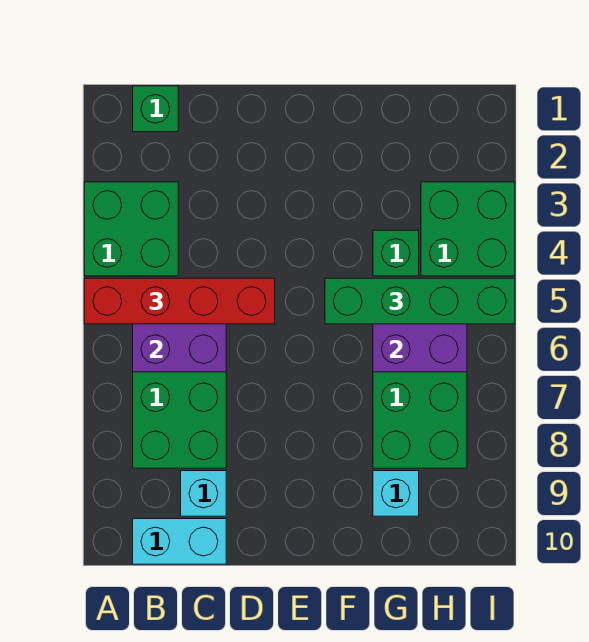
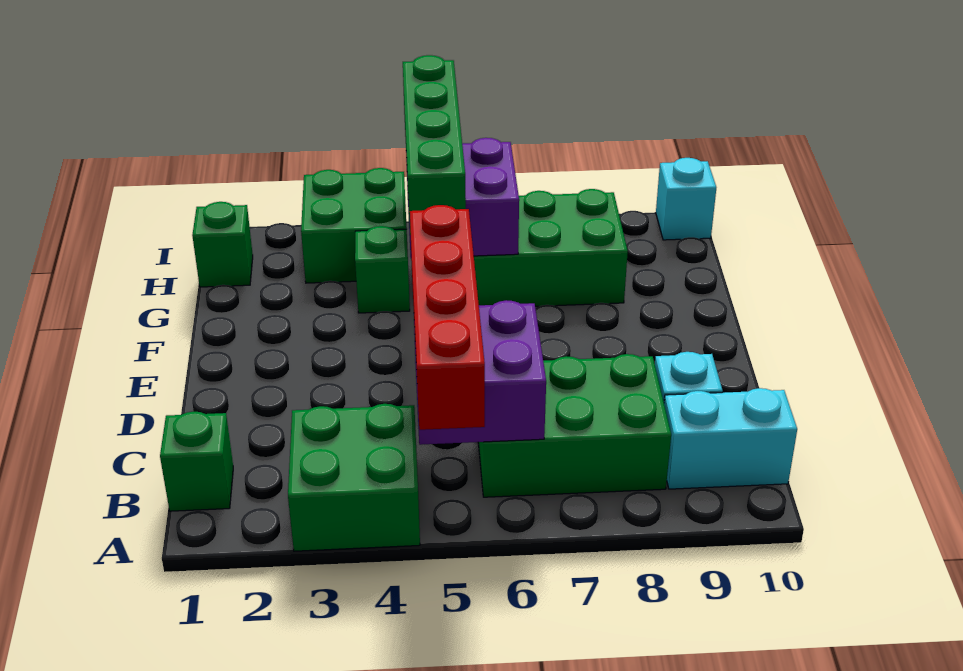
cyan brick B10:C10 level 1 -> cyan brick B9:B10 level 1
cyan brick G9 level 1 -> cyan brick I10 level 1
none -> green brick H1 level 1

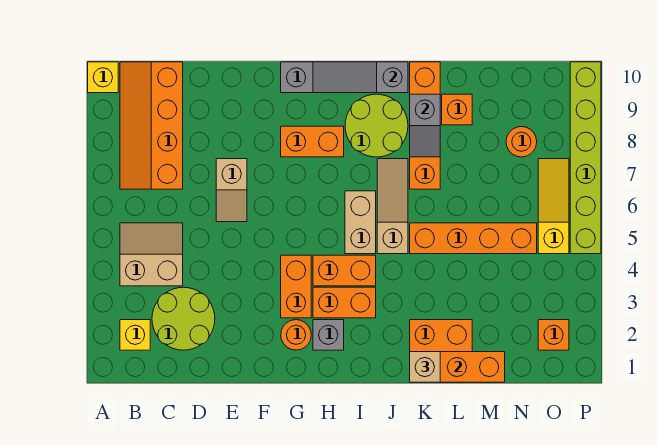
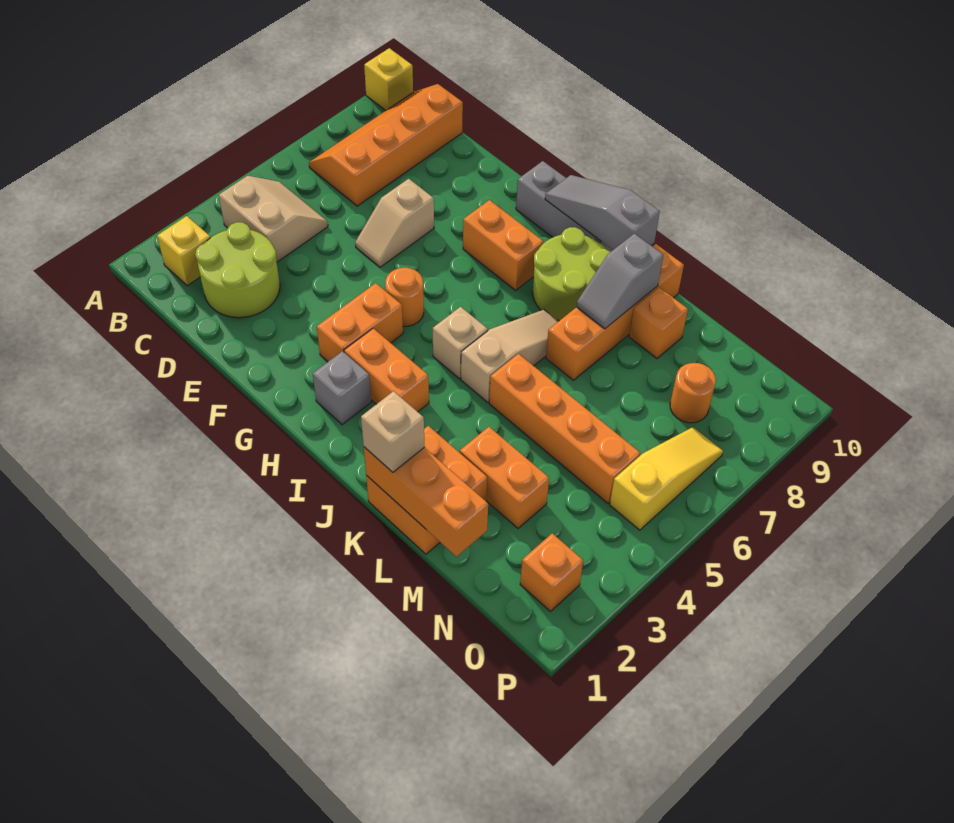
orange round brick G2 level 1 -> orange round brick G5 level 1
orange brick H4:I4 level 1 -> orange brick L3:M3 level 1
tan brick I5:I6 level 1 -> tan brick I5 level 1
lime brick P5:P10 level 1 -> none

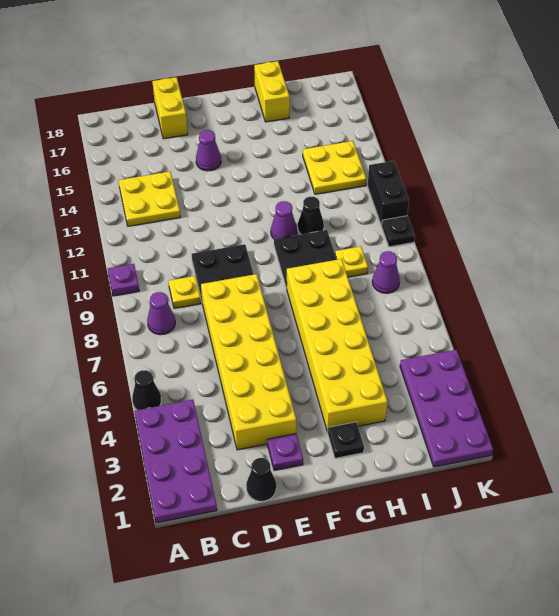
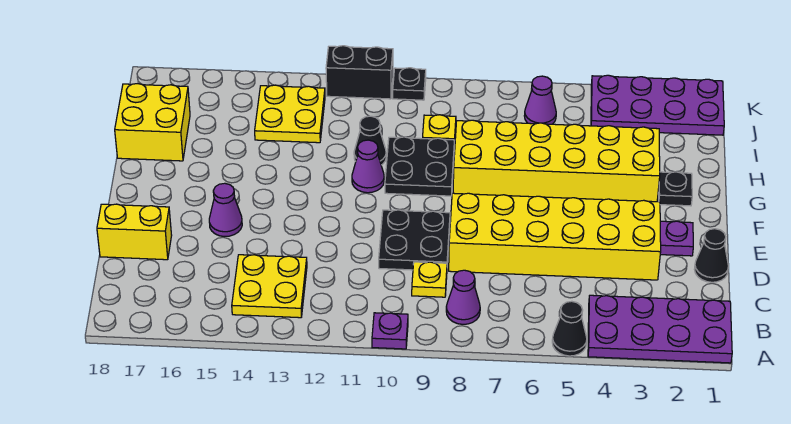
yellow brick H17:H18 level 1 -> yellow brick H17:I18 level 1
purple cone J8 level 1 -> purple cone J6 level 1

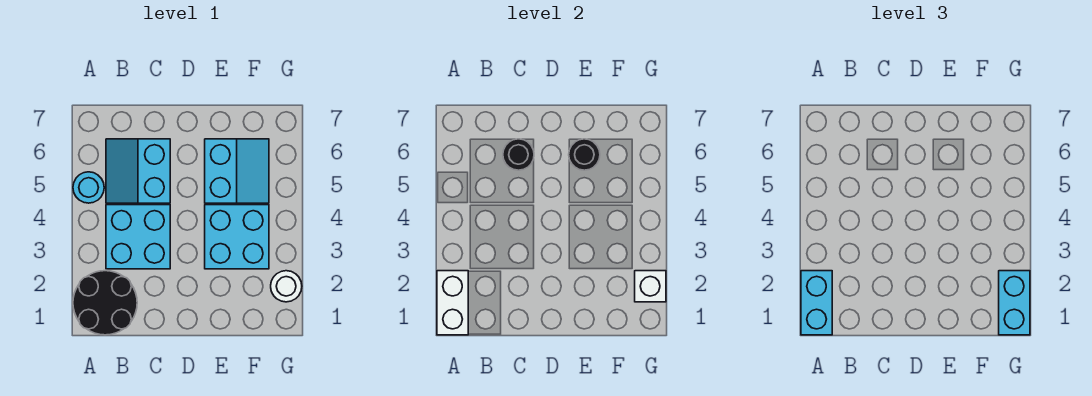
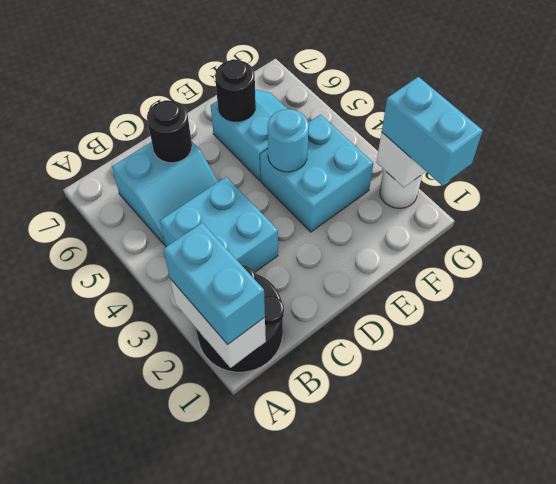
cyan round brick A5 level 1 -> cyan round brick E4 level 2
cyan slope B5:C6 level 1 top C -> cyan slope B5:C6 level 1 top 6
================
The span to give again runs from the line with "cyan round brick A5" through the last line of the records above; reproduce it exactly and nothing more.

cyan round brick A5 level 1 -> cyan round brick E4 level 2
cyan slope B5:C6 level 1 top C -> cyan slope B5:C6 level 1 top 6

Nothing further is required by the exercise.